--- THE RECORDS ---

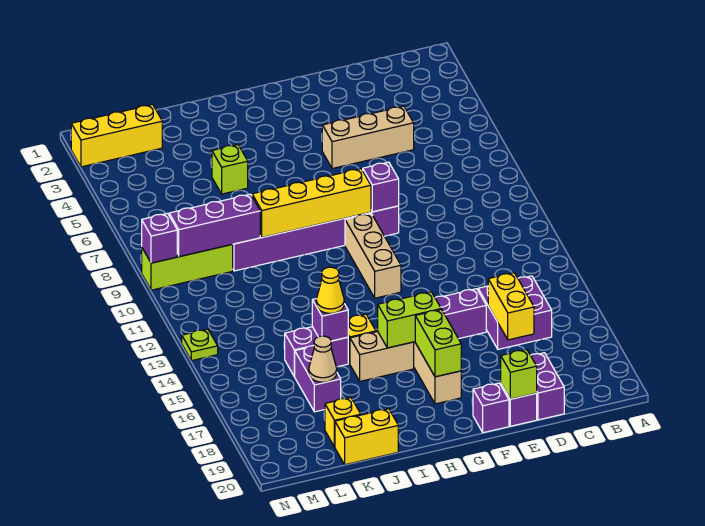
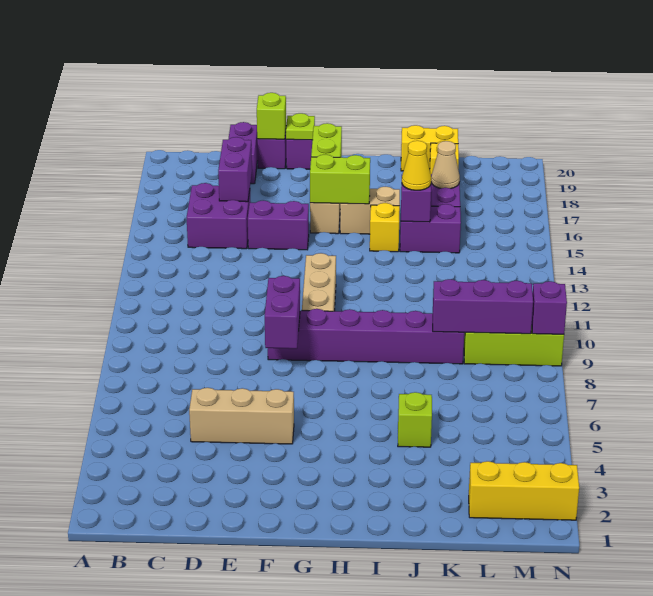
yellow brick D16:D17 level 2 -> purple brick D16:D17 level 2
purple brick F9 level 2 -> purple brick F8:F9 level 2
yellow brick G9:J9 level 2 -> none
lime plate N13 level 1 -> lime plate F20 level 2

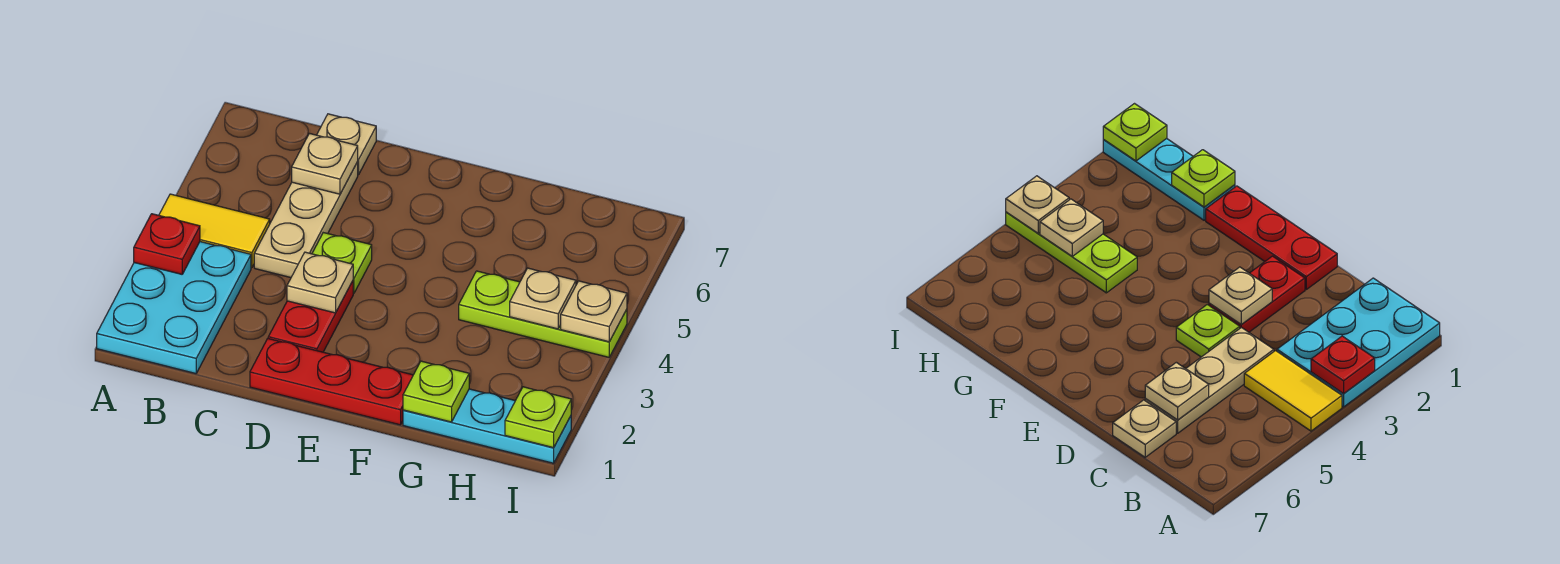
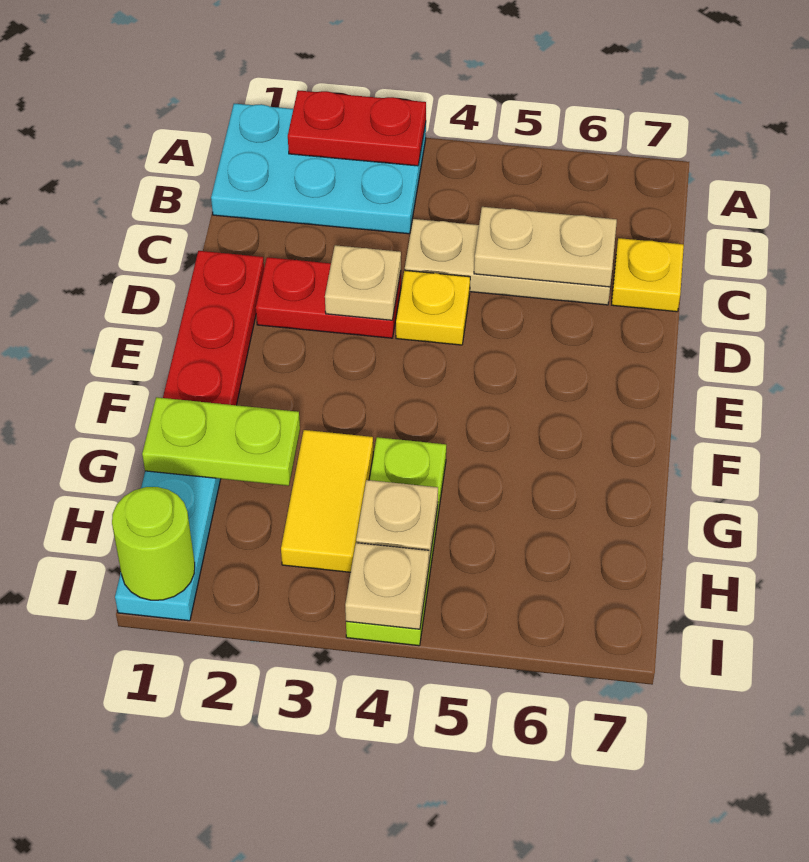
red plate A3 level 2 -> red plate A2:A3 level 2
yellow tile A4:B4 level 1 -> yellow tile G3:H3 level 1
tan plate C6 level 2 -> tan plate C5:C6 level 2
tan plate C7 level 1 -> yellow plate C7 level 1
lime plate D4 level 1 -> yellow plate D4 level 1
lime plate G1 level 2 -> lime plate G1:G2 level 2
lime plate I1 level 2 -> lime round brick I1 level 2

---

◆ YOUR INSTRUCTIONS: From the line holding "yellow tile A4:B4" through the final line of the data above, copy every line exactly as written. Include nothing else.

◆ TASK RESULT:
yellow tile A4:B4 level 1 -> yellow tile G3:H3 level 1
tan plate C6 level 2 -> tan plate C5:C6 level 2
tan plate C7 level 1 -> yellow plate C7 level 1
lime plate D4 level 1 -> yellow plate D4 level 1
lime plate G1 level 2 -> lime plate G1:G2 level 2
lime plate I1 level 2 -> lime round brick I1 level 2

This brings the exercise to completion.